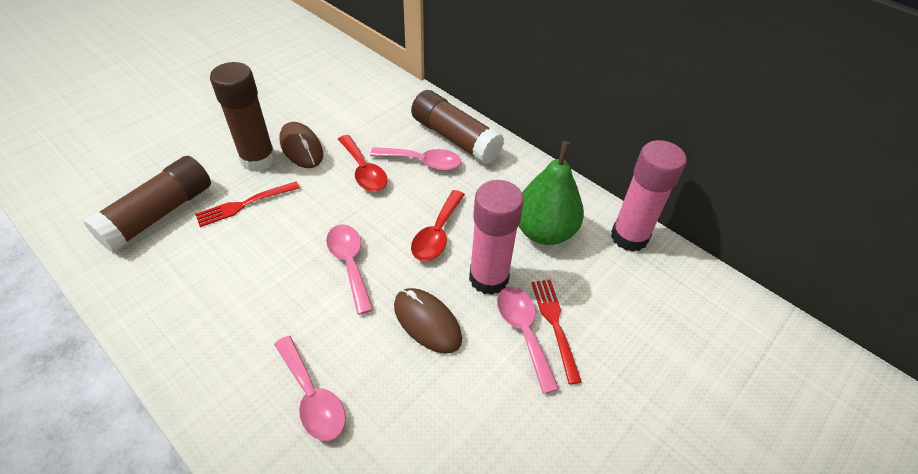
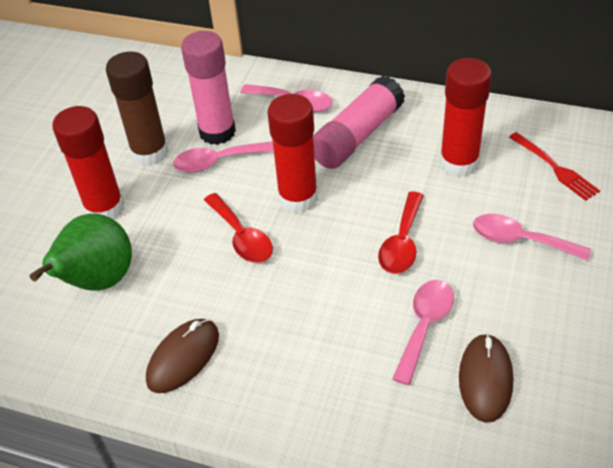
brown glue stick: 3 -> 1
red fork: 2 -> 1
red glue stick: 0 -> 3

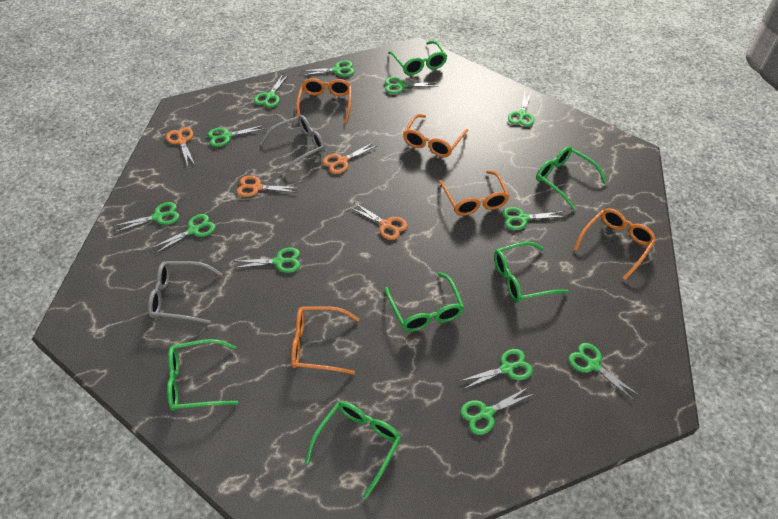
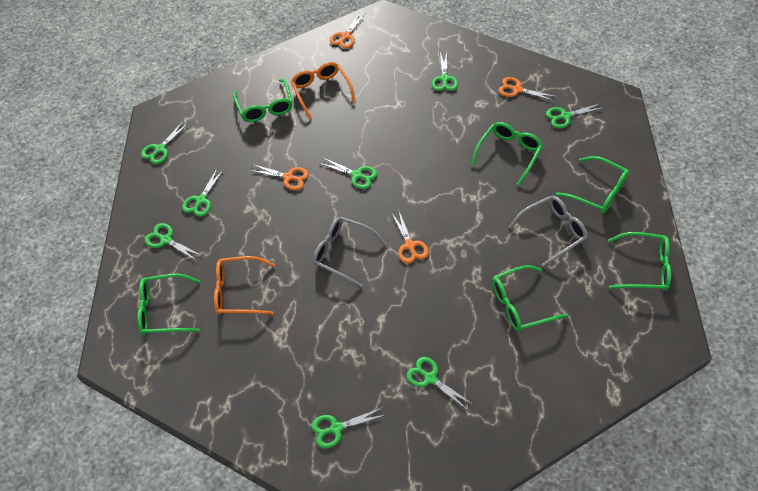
green scissors: 12 -> 8
orange glasses: 5 -> 2

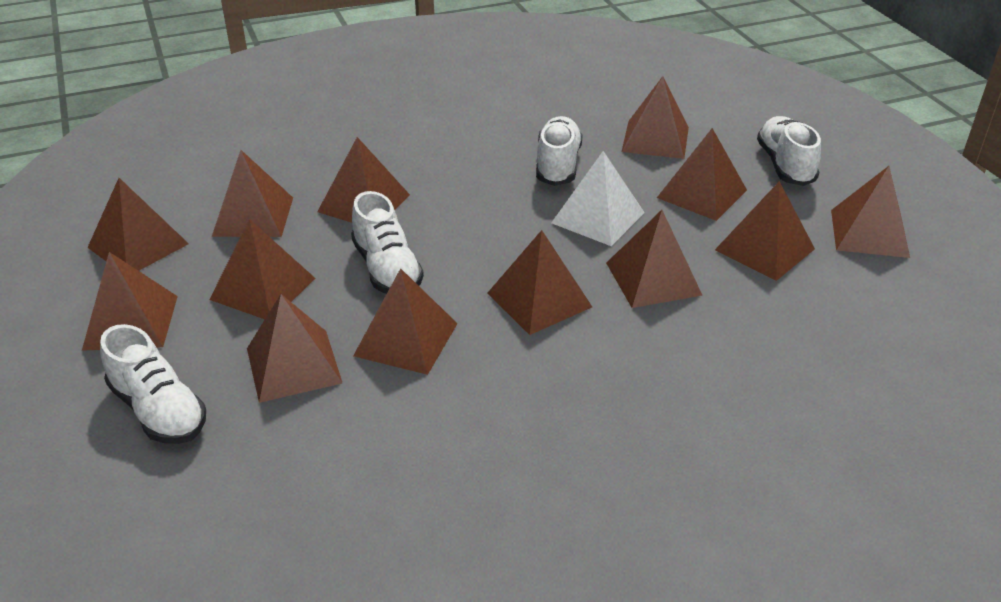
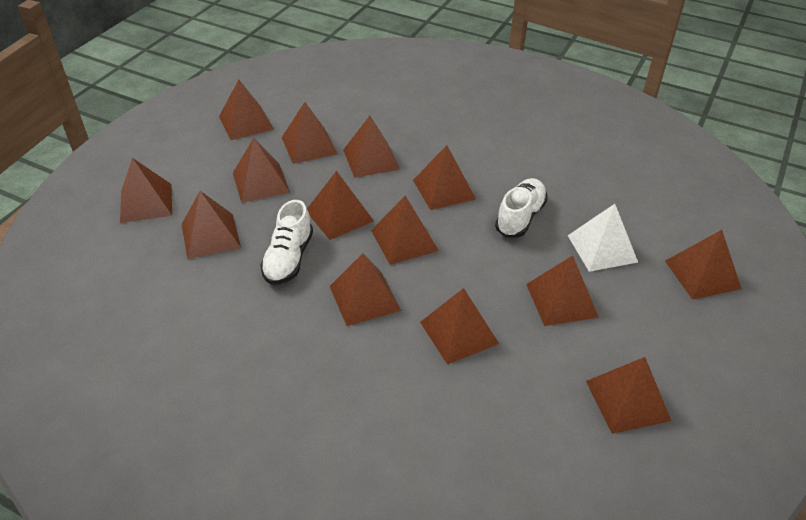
brown pyramid: 13 -> 14
white shoe: 4 -> 2

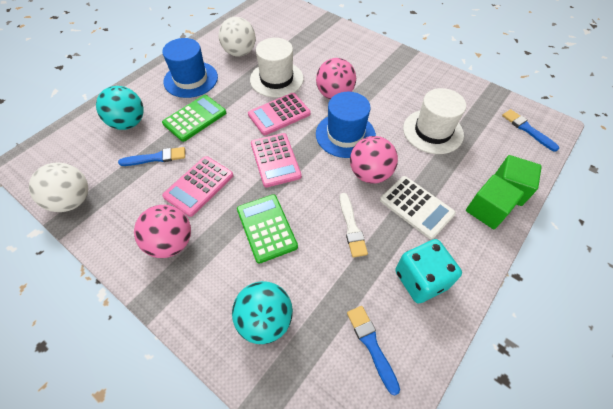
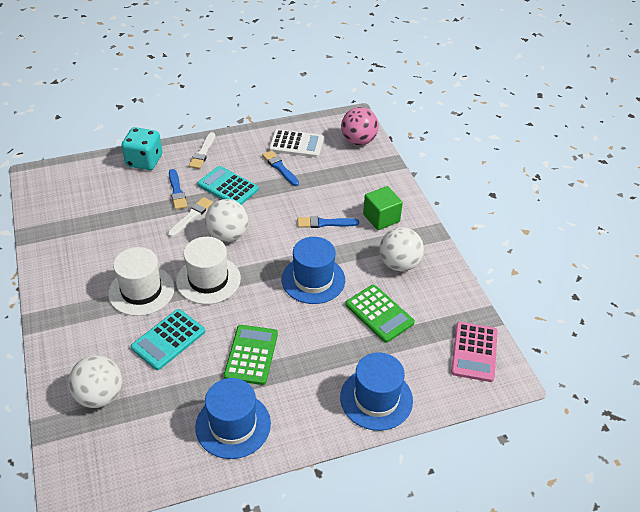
blue hat: 2 -> 3
green cube: 2 -> 1
pink ball: 3 -> 1
pink calculator: 3 -> 1
turquoise ball: 2 -> 0
turquoise calculator: 0 -> 2
white ball: 2 -> 3
white brush: 1 -> 2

### Exercise aim
Whenever a line in the records contains the word "white", copy that line.

### Result for this task
white shoe: 4 -> 2
white ball: 2 -> 3
white brush: 1 -> 2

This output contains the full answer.